- _Entries supplied_:
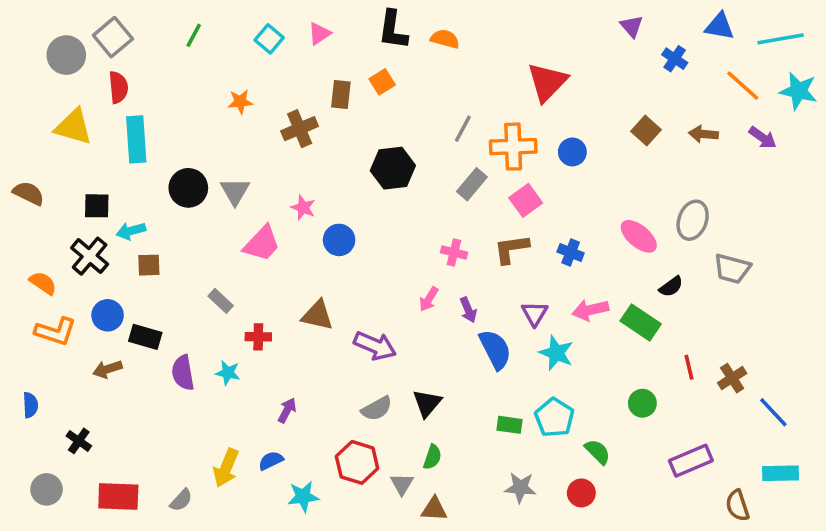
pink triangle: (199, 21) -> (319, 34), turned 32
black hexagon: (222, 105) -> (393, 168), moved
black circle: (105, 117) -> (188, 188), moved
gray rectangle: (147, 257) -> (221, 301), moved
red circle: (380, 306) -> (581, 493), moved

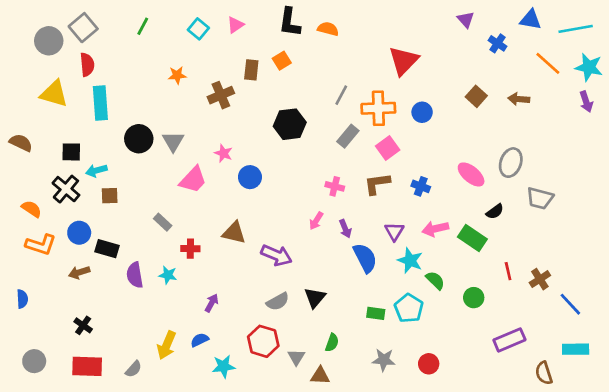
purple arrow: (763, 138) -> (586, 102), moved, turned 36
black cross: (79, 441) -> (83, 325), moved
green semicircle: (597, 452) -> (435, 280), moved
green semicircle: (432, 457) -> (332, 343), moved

- _Problem_: Could you show every line of the listing that holds the string "green"?

- _Output of the exercise_:
green semicircle: (597, 452) -> (435, 280), moved
green semicircle: (432, 457) -> (332, 343), moved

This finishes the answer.